**What this task involves:**
What lines of the material below hold the string "brown"? Copy them out.

**Given material:**
**********
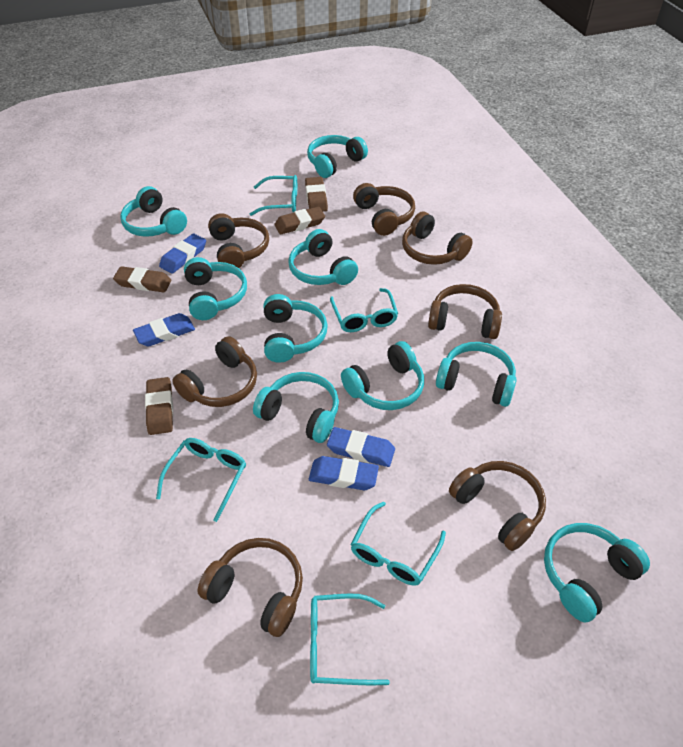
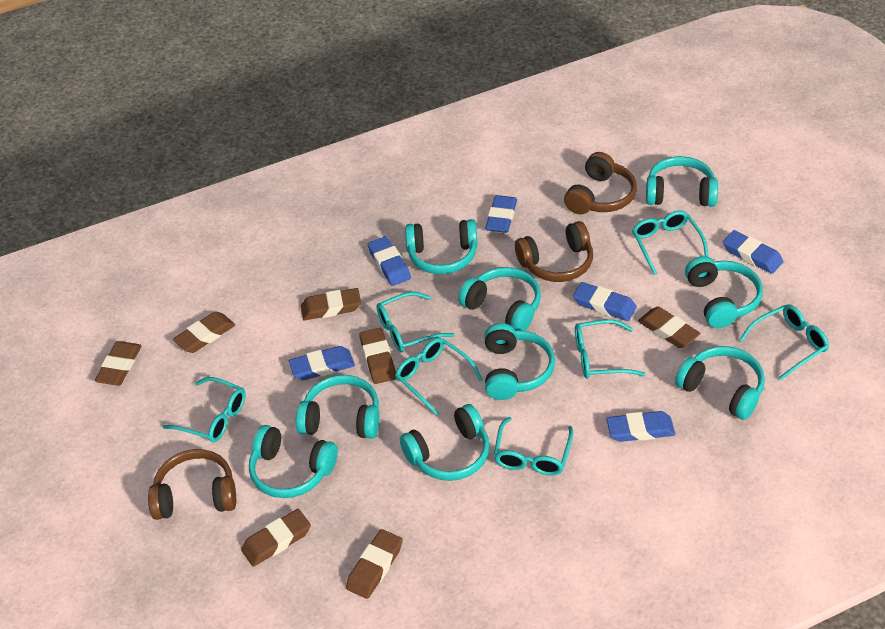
blue eraser: 4 -> 6
brown eraser: 4 -> 7
brown headphones: 7 -> 3
turquoise glasses: 5 -> 7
**********
**Exercise solution:**
brown eraser: 4 -> 7
brown headphones: 7 -> 3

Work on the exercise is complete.